# [Activity]
From the first line to the last, copy the listing exactly and omit the images.

⟨

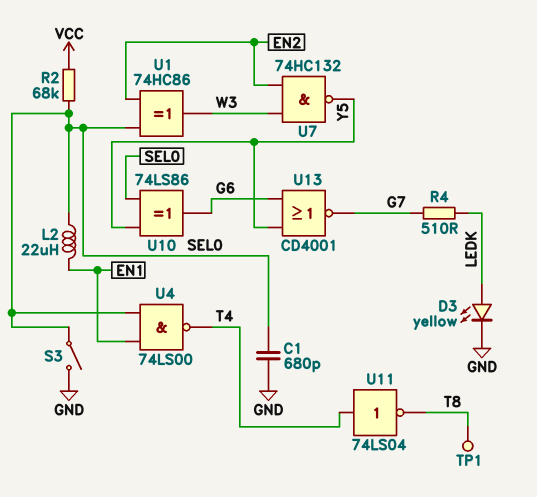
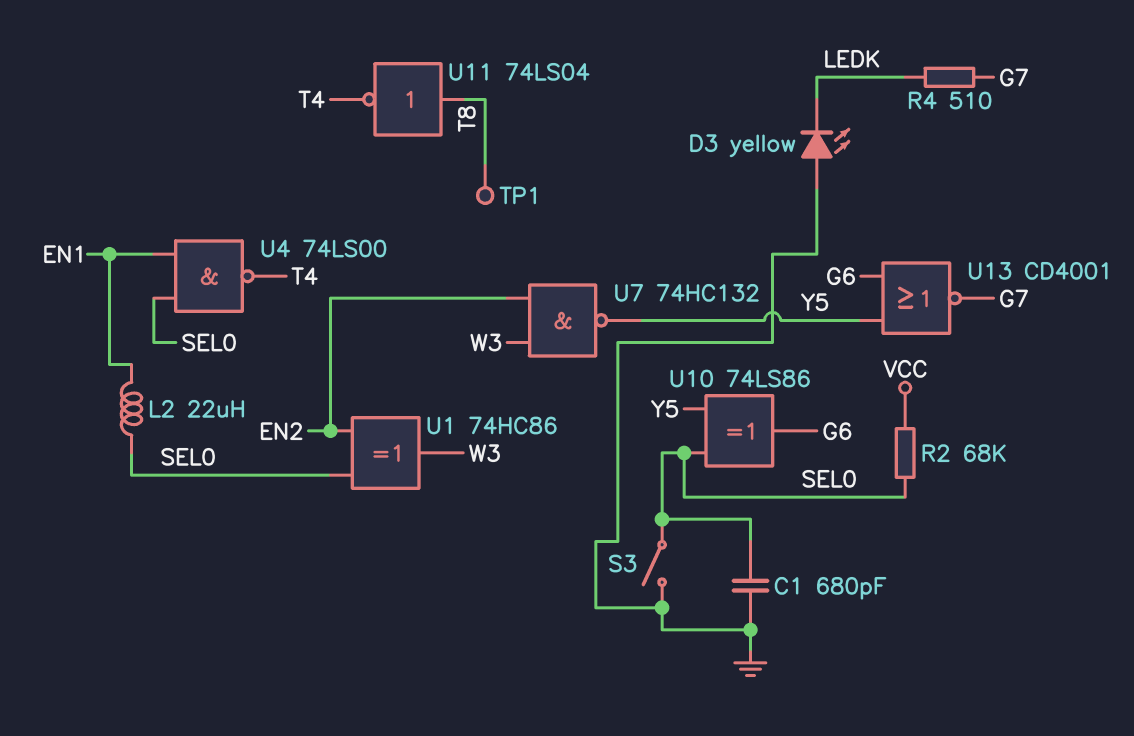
D3: LED yellow (A LEDK, K GND) -> LED yellow (A GND, K LEDK)
U11: NOT 74LS04 (in T4, out T8) -> NOT 74LS04 (in T8, out T4)

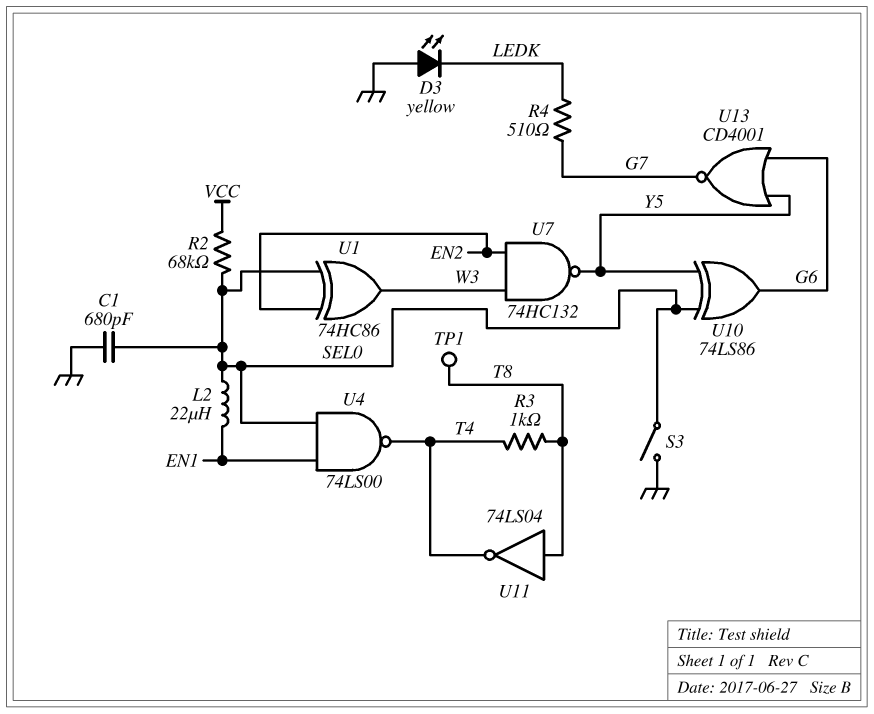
R3: none -> 1k (T4, T8)

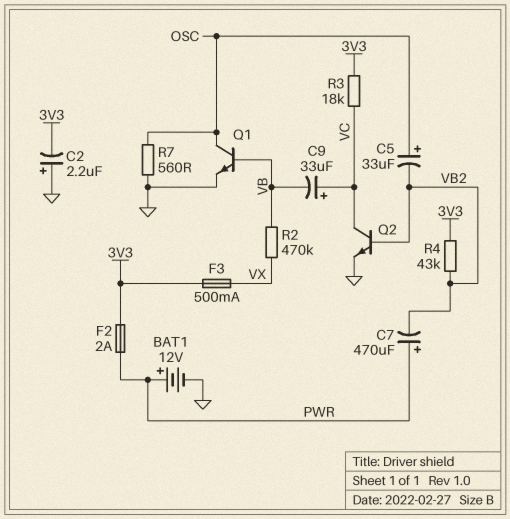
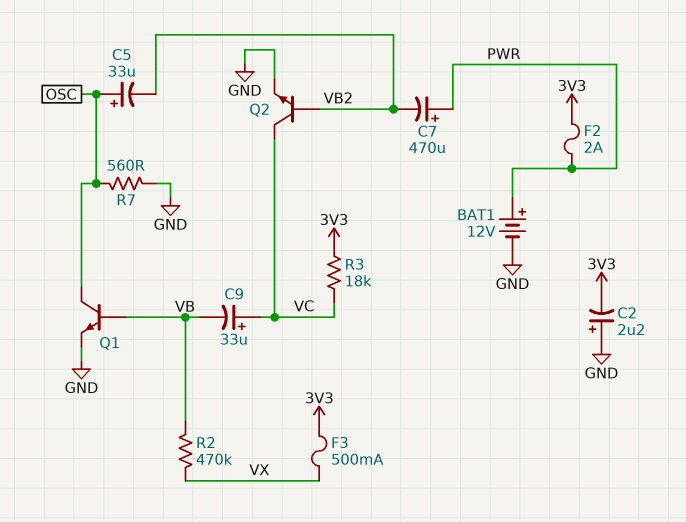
R4: 43k (3V3, VB2) -> none

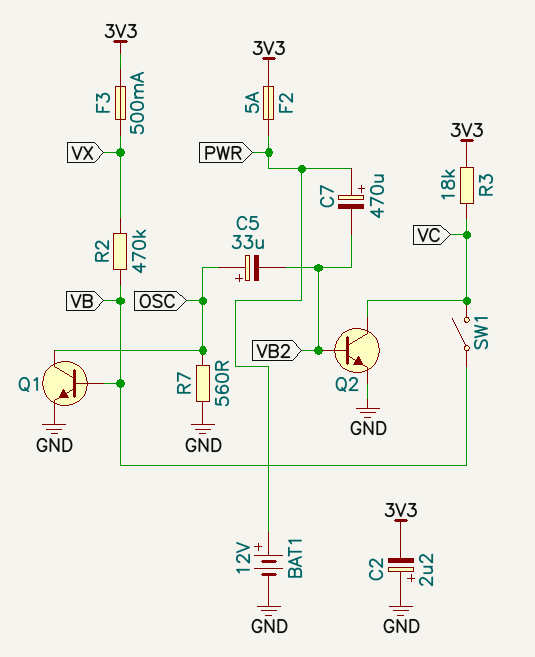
C9: 33uF (plus VC, minus VB) -> none
F2: 2A (3V3, PWR) -> 5A (3V3, PWR)
SW1: none -> switch (VB, VC)

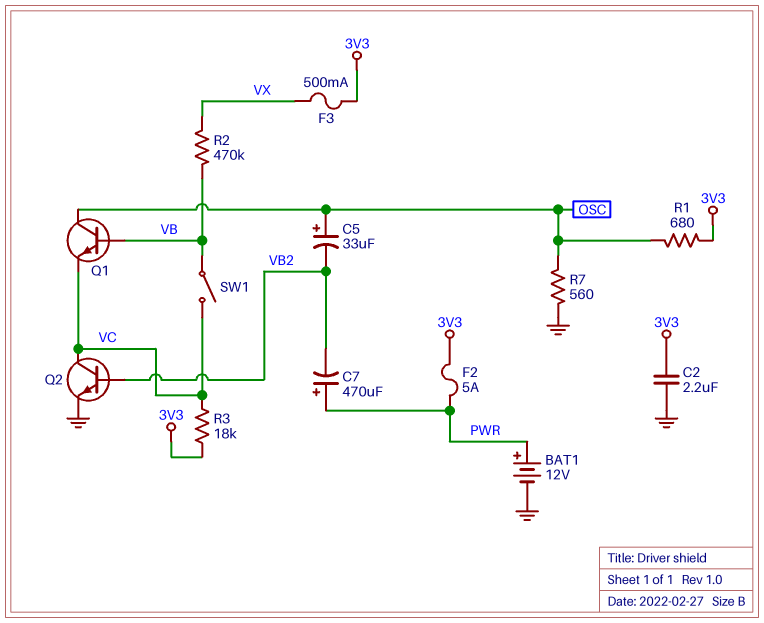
C2: 2.2uF (plus GND, minus 3V3) -> 2.2uF (3V3, GND)
Q1: NPN (B VB, C OSC, E GND) -> NPN (B VB, C OSC, E VC)
R1: none -> 680 (3V3, OSC)

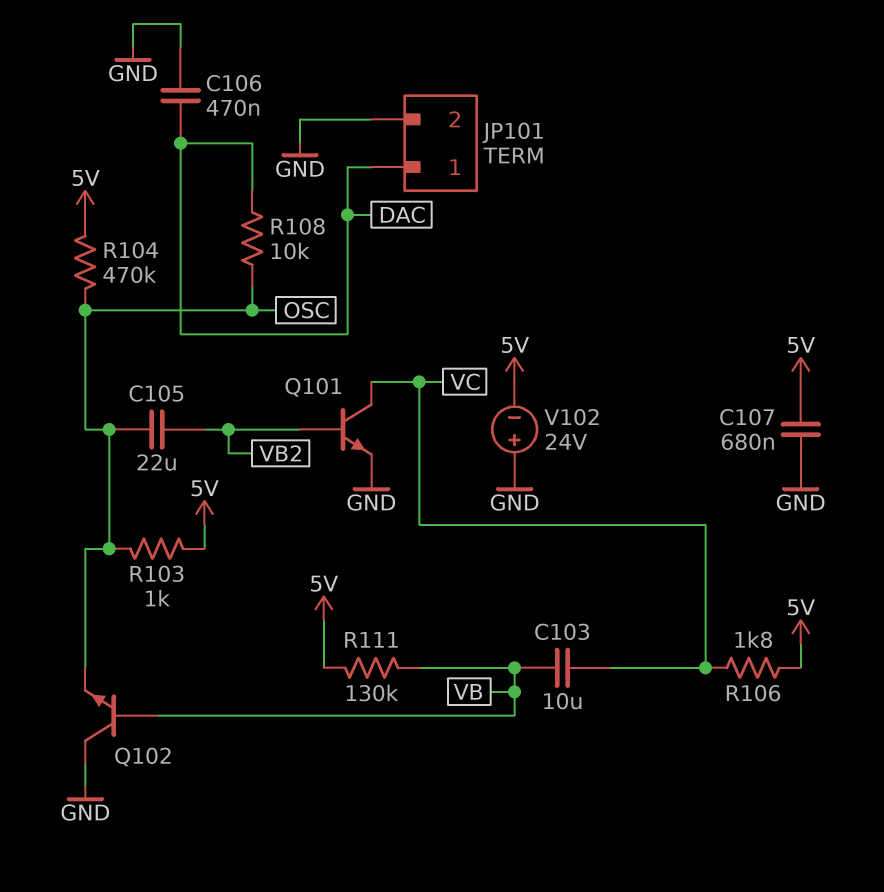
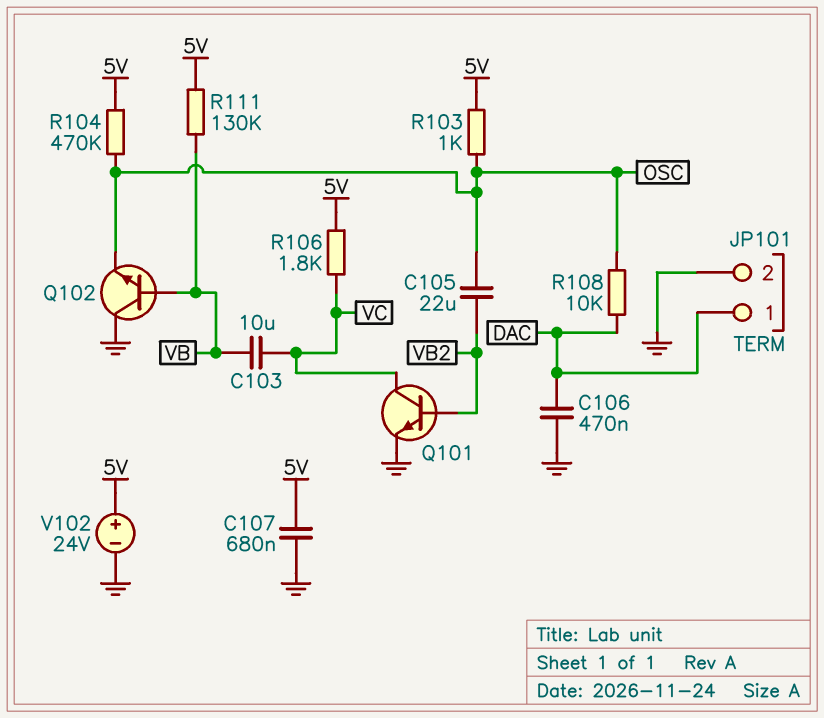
V102: 24V (plus GND, minus 5V) -> 24V (plus 5V, minus GND)

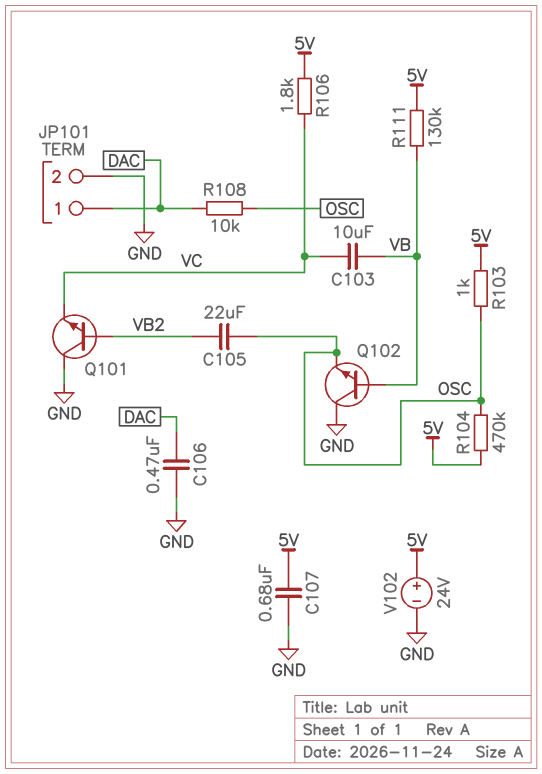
Q101: NPN (B VB2, C VC, E GND) -> NPN (B VB2, C GND, E VC)

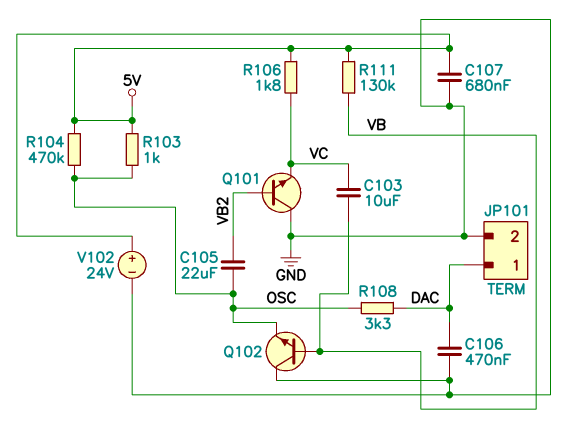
R108: 10k (DAC, OSC) -> 3.3k (DAC, OSC)

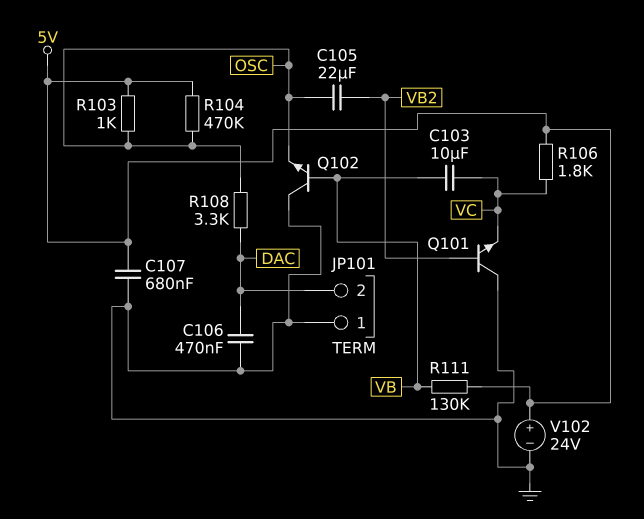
JP101 pin 1: DAC -> GND
JP101 pin 2: GND -> DAC

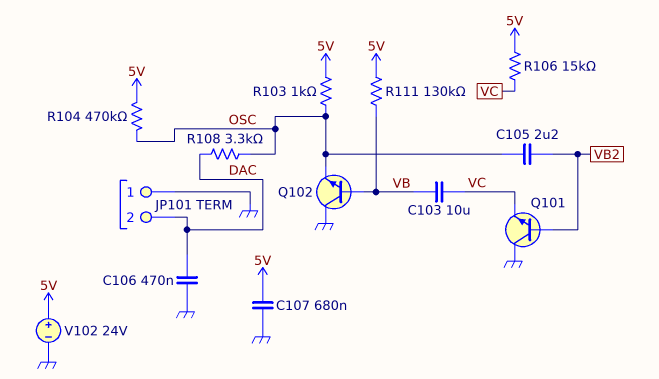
C105: 22uF (OSC, VB2) -> 2.2uF (OSC, VB2)
R106: 1.8k (5V, VC) -> 15k (5V, VC)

⟩

# [Solution for this problem]
D3: LED yellow (A LEDK, K GND) -> LED yellow (A GND, K LEDK)
U11: NOT 74LS04 (in T4, out T8) -> NOT 74LS04 (in T8, out T4)

R3: none -> 1k (T4, T8)

R4: 43k (3V3, VB2) -> none

C9: 33uF (plus VC, minus VB) -> none
F2: 2A (3V3, PWR) -> 5A (3V3, PWR)
SW1: none -> switch (VB, VC)

C2: 2.2uF (plus GND, minus 3V3) -> 2.2uF (3V3, GND)
Q1: NPN (B VB, C OSC, E GND) -> NPN (B VB, C OSC, E VC)
R1: none -> 680 (3V3, OSC)

V102: 24V (plus GND, minus 5V) -> 24V (plus 5V, minus GND)

Q101: NPN (B VB2, C VC, E GND) -> NPN (B VB2, C GND, E VC)

R108: 10k (DAC, OSC) -> 3.3k (DAC, OSC)

JP101 pin 1: DAC -> GND
JP101 pin 2: GND -> DAC

C105: 22uF (OSC, VB2) -> 2.2uF (OSC, VB2)
R106: 1.8k (5V, VC) -> 15k (5V, VC)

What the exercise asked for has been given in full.